## TASK INPUT
*** Block opens ***

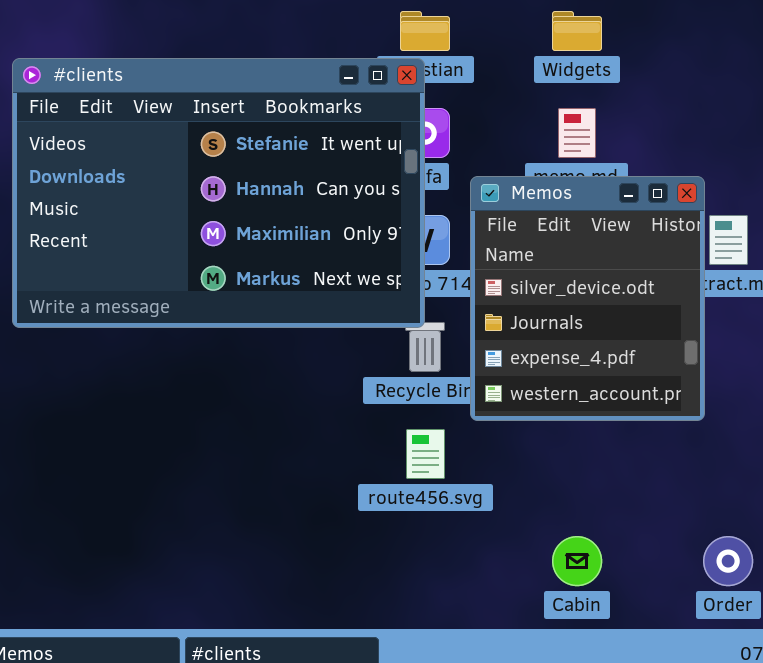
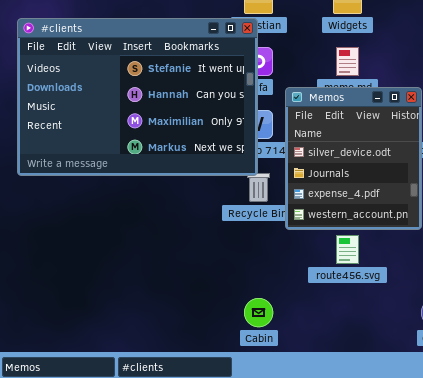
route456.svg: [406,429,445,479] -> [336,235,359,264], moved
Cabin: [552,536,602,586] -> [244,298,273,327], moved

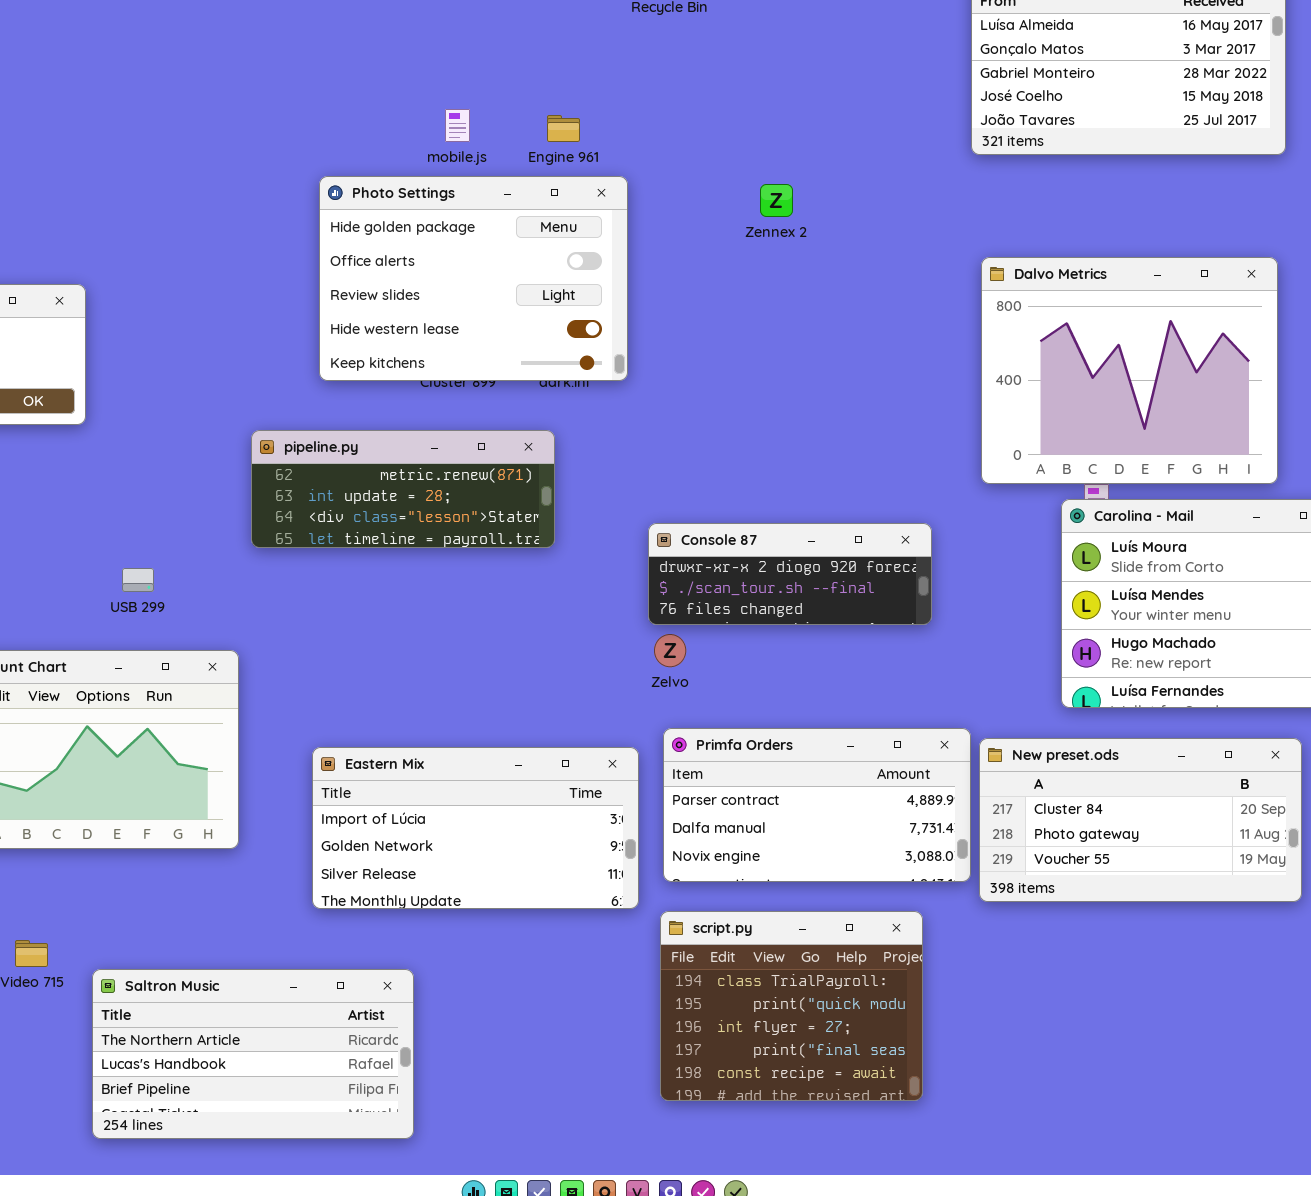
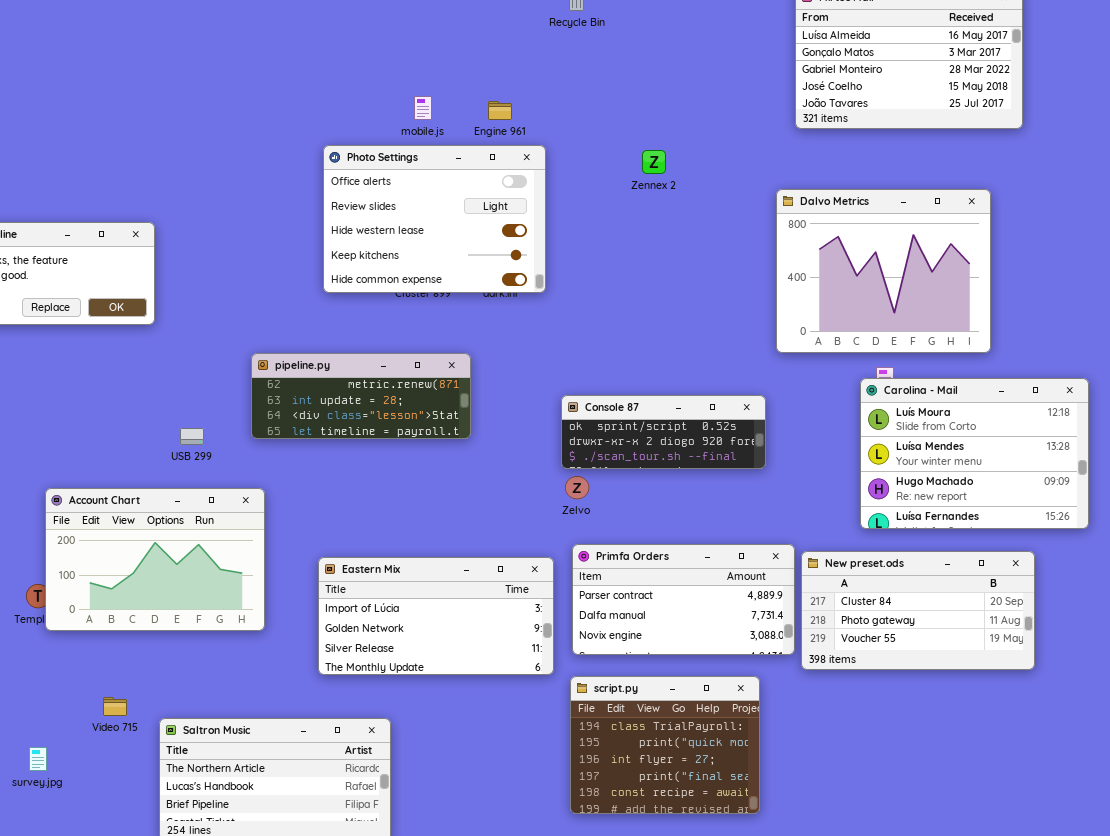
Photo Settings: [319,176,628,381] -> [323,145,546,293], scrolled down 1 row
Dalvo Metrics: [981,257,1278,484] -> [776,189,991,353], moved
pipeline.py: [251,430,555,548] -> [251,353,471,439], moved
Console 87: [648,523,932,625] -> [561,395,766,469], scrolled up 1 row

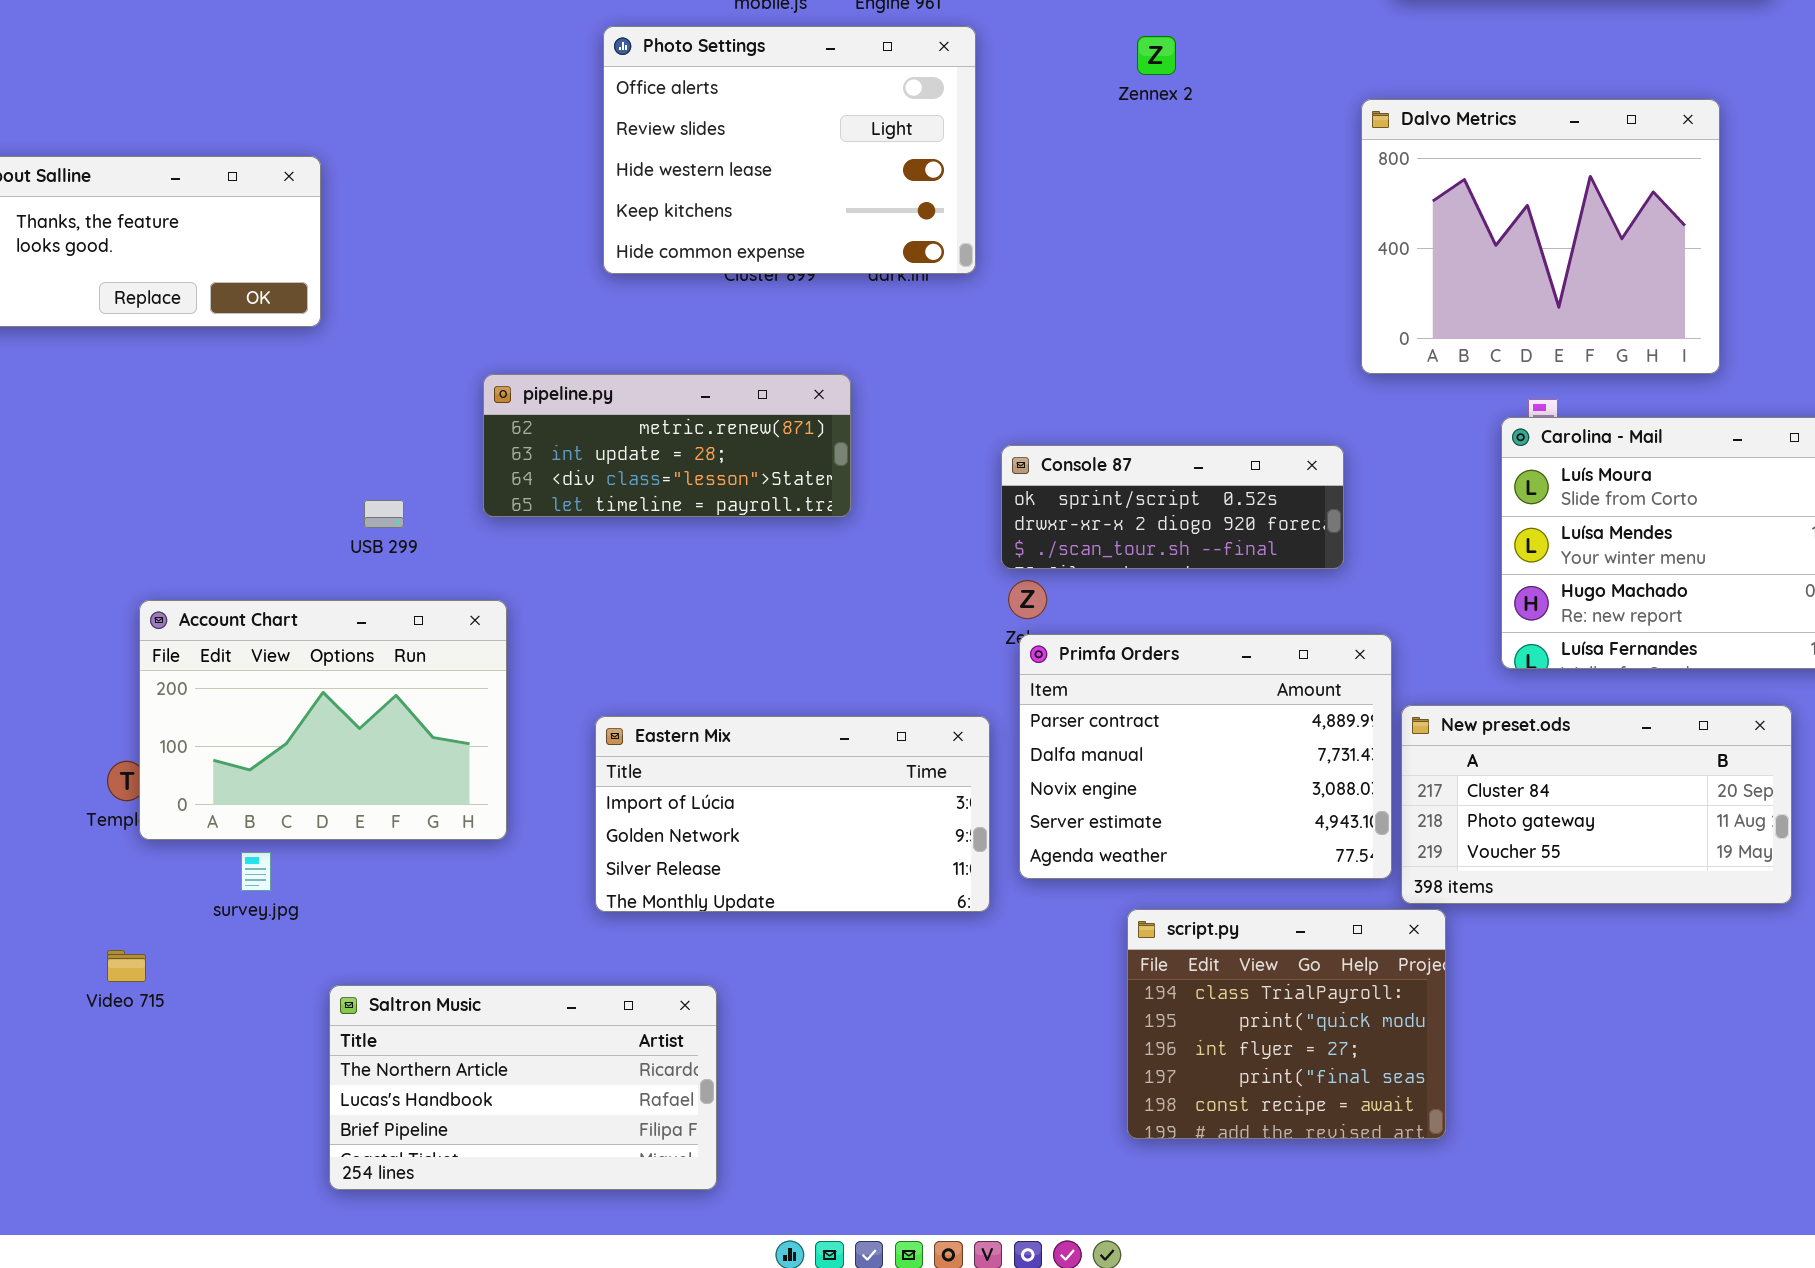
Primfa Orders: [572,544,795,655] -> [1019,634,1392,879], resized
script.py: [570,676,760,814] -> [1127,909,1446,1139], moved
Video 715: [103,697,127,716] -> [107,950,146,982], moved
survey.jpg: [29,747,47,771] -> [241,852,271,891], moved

*** Block closes ***
*** Block opens ***

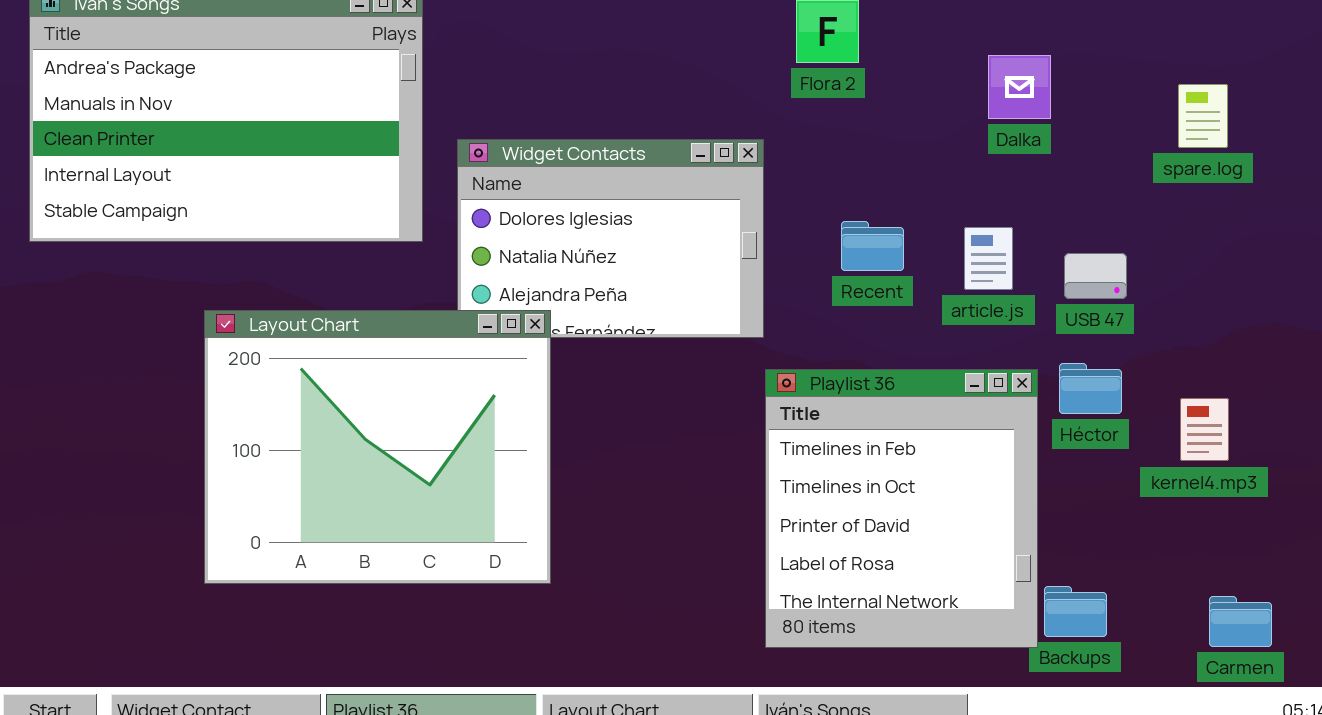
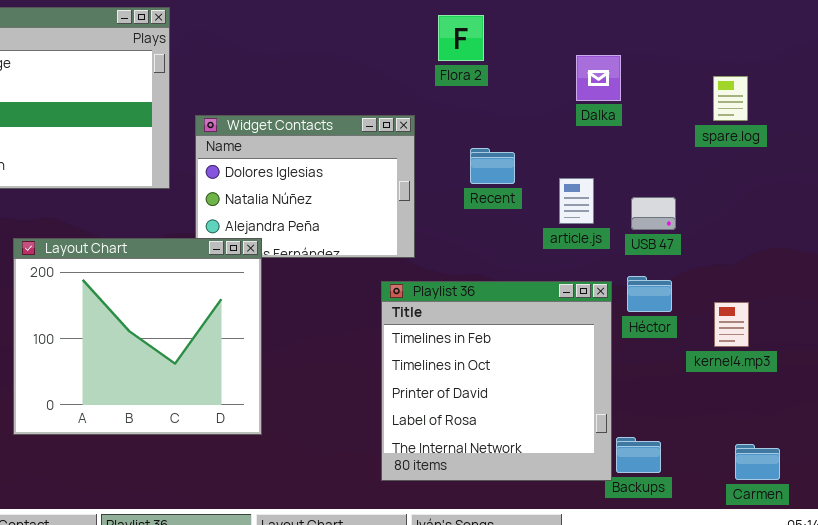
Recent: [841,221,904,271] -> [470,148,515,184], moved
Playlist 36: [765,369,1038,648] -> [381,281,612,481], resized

*** Block closes ***

## TASK REQUIREMENTS
Each line in the listing where the word "moved" is found is to be copied.

## RESPONSE
route456.svg: [406,429,445,479] -> [336,235,359,264], moved
Cabin: [552,536,602,586] -> [244,298,273,327], moved
Dalvo Metrics: [981,257,1278,484] -> [776,189,991,353], moved
pipeline.py: [251,430,555,548] -> [251,353,471,439], moved
script.py: [570,676,760,814] -> [1127,909,1446,1139], moved
Video 715: [103,697,127,716] -> [107,950,146,982], moved
survey.jpg: [29,747,47,771] -> [241,852,271,891], moved
Recent: [841,221,904,271] -> [470,148,515,184], moved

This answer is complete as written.